▼

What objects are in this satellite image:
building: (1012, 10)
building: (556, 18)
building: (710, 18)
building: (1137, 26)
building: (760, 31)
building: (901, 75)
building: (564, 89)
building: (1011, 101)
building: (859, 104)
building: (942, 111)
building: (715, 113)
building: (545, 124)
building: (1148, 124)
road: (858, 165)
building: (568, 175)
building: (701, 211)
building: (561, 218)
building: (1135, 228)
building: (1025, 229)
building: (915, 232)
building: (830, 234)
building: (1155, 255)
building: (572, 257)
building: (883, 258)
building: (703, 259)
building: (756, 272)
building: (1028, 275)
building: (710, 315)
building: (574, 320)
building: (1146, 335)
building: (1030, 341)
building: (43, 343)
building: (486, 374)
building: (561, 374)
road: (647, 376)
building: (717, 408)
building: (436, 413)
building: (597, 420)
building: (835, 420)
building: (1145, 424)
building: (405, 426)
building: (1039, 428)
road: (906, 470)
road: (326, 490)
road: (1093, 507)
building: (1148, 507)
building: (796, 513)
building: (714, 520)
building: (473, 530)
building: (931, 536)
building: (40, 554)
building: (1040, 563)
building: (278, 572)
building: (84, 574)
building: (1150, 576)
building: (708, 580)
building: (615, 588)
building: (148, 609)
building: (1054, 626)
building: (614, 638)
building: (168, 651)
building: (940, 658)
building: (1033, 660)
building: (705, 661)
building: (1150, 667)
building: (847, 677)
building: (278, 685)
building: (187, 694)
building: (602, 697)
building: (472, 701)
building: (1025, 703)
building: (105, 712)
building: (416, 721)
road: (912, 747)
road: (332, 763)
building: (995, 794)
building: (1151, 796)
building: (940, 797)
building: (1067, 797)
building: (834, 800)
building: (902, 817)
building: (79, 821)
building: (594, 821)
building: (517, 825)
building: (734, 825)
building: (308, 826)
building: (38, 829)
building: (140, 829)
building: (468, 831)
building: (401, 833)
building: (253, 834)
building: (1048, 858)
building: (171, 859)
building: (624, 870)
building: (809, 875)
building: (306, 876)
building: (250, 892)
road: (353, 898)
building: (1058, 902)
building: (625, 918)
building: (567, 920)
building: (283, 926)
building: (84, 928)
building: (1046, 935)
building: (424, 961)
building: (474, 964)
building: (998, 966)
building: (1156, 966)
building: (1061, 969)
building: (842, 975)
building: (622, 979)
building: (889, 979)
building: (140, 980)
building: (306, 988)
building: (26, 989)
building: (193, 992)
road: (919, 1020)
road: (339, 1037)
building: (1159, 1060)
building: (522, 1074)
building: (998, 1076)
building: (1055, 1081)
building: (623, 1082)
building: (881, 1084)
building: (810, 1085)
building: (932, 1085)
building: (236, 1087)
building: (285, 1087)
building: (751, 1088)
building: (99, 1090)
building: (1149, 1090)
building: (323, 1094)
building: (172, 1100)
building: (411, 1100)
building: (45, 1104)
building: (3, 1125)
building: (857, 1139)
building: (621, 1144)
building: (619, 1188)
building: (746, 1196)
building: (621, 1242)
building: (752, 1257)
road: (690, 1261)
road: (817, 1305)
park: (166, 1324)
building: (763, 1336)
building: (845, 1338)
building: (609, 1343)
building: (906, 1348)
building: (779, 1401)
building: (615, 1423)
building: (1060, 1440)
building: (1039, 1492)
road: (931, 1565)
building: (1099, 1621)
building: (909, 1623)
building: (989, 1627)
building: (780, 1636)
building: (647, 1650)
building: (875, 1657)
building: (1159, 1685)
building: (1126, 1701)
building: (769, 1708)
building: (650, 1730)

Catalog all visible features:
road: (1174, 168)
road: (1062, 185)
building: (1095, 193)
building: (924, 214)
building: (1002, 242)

▲

* _Activity_: Every entry should be printed again exactly as it stands.

* _Response box_:
What objects are in this satellite image:
building: (1012, 10)
building: (556, 18)
building: (710, 18)
building: (1137, 26)
building: (760, 31)
building: (901, 75)
building: (564, 89)
building: (1011, 101)
building: (859, 104)
building: (942, 111)
building: (715, 113)
building: (545, 124)
building: (1148, 124)
road: (858, 165)
building: (568, 175)
building: (701, 211)
building: (561, 218)
building: (1135, 228)
building: (1025, 229)
building: (915, 232)
building: (830, 234)
building: (1155, 255)
building: (572, 257)
building: (883, 258)
building: (703, 259)
building: (756, 272)
building: (1028, 275)
building: (710, 315)
building: (574, 320)
building: (1146, 335)
building: (1030, 341)
building: (43, 343)
building: (486, 374)
building: (561, 374)
road: (647, 376)
building: (717, 408)
building: (436, 413)
building: (597, 420)
building: (835, 420)
building: (1145, 424)
building: (405, 426)
building: (1039, 428)
road: (906, 470)
road: (326, 490)
road: (1093, 507)
building: (1148, 507)
building: (796, 513)
building: (714, 520)
building: (473, 530)
building: (931, 536)
building: (40, 554)
building: (1040, 563)
building: (278, 572)
building: (84, 574)
building: (1150, 576)
building: (708, 580)
building: (615, 588)
building: (148, 609)
building: (1054, 626)
building: (614, 638)
building: (168, 651)
building: (940, 658)
building: (1033, 660)
building: (705, 661)
building: (1150, 667)
building: (847, 677)
building: (278, 685)
building: (187, 694)
building: (602, 697)
building: (472, 701)
building: (1025, 703)
building: (105, 712)
building: (416, 721)
road: (912, 747)
road: (332, 763)
building: (995, 794)
building: (1151, 796)
building: (940, 797)
building: (1067, 797)
building: (834, 800)
building: (902, 817)
building: (79, 821)
building: (594, 821)
building: (517, 825)
building: (734, 825)
building: (308, 826)
building: (38, 829)
building: (140, 829)
building: (468, 831)
building: (401, 833)
building: (253, 834)
building: (1048, 858)
building: (171, 859)
building: (624, 870)
building: (809, 875)
building: (306, 876)
building: (250, 892)
road: (353, 898)
building: (1058, 902)
building: (625, 918)
building: (567, 920)
building: (283, 926)
building: (84, 928)
building: (1046, 935)
building: (424, 961)
building: (474, 964)
building: (998, 966)
building: (1156, 966)
building: (1061, 969)
building: (842, 975)
building: (622, 979)
building: (889, 979)
building: (140, 980)
building: (306, 988)
building: (26, 989)
building: (193, 992)
road: (919, 1020)
road: (339, 1037)
building: (1159, 1060)
building: (522, 1074)
building: (998, 1076)
building: (1055, 1081)
building: (623, 1082)
building: (881, 1084)
building: (810, 1085)
building: (932, 1085)
building: (236, 1087)
building: (285, 1087)
building: (751, 1088)
building: (99, 1090)
building: (1149, 1090)
building: (323, 1094)
building: (172, 1100)
building: (411, 1100)
building: (45, 1104)
building: (3, 1125)
building: (857, 1139)
building: (621, 1144)
building: (619, 1188)
building: (746, 1196)
building: (621, 1242)
building: (752, 1257)
road: (690, 1261)
road: (817, 1305)
park: (166, 1324)
building: (763, 1336)
building: (845, 1338)
building: (609, 1343)
building: (906, 1348)
building: (779, 1401)
building: (615, 1423)
building: (1060, 1440)
building: (1039, 1492)
road: (931, 1565)
building: (1099, 1621)
building: (909, 1623)
building: (989, 1627)
building: (780, 1636)
building: (647, 1650)
building: (875, 1657)
building: (1159, 1685)
building: (1126, 1701)
building: (769, 1708)
building: (650, 1730)

Catalog all visible features:
road: (1174, 168)
road: (1062, 185)
building: (1095, 193)
building: (924, 214)
building: (1002, 242)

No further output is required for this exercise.